PROMPT: Reproduce every entry that follows word for word, but omit the images.

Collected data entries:
◆ ◆ ◆ ◆ ◆ ◆ ◆
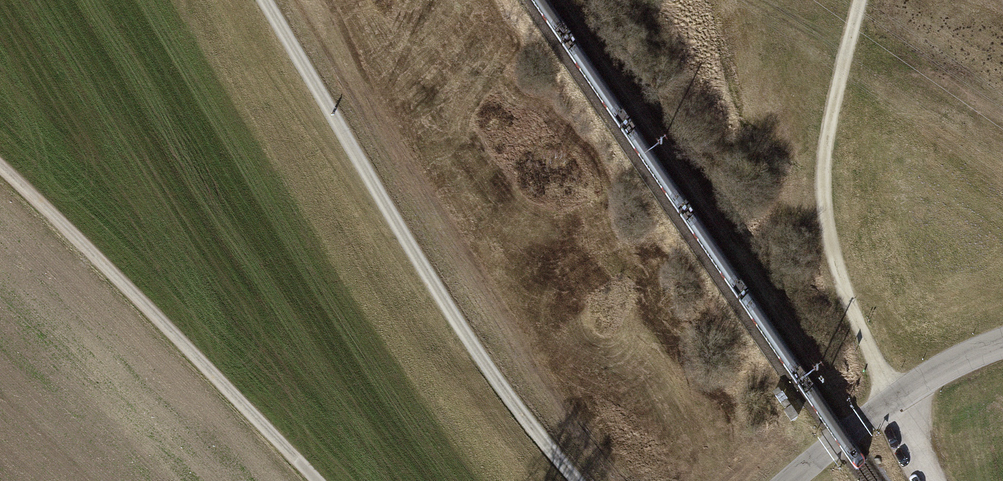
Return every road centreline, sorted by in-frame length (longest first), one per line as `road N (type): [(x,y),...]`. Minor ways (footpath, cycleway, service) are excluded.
road 1 (track): [(266,0),(476,353),(580,480)]
road 2 (track): [(862,0),(826,143),(825,209),(845,288),(929,480)]
road 3 (track): [(319,480),(0,165)]
road 4 (unclassified): [(1002,348),(976,354),(893,400),(796,480)]

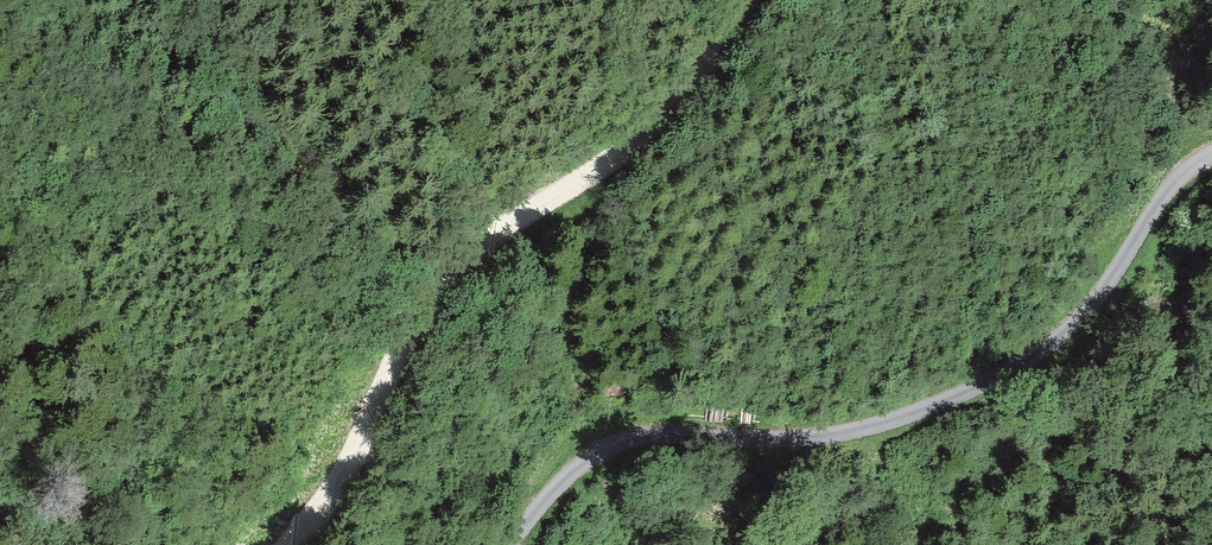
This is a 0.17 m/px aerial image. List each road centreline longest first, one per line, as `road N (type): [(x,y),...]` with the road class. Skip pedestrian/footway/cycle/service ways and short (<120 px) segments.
◆ ◆ ◆ ◆ ◆ ◆ ◆
OUTPUT FOR THIS TASK:
Return every road centreline, sorted by in-frame length (longest first), one per line as `road N (type): [(x,y),...]`. Minor ways (footpath, cycleway, service) are excluded.
road 1 (track): [(266,0),(476,353),(580,480)]
road 2 (track): [(862,0),(826,143),(825,209),(845,288),(929,480)]
road 3 (track): [(319,480),(0,165)]
road 4 (unclassified): [(1002,348),(976,354),(893,400),(796,480)]

This is a 0.17 m/px aerial image. List each road centreline longest first, one per line, as `road N (type): [(x,y),...]` with the road class. Skip pedestrian/footway/cycle/service ways and short (<120 px) segments.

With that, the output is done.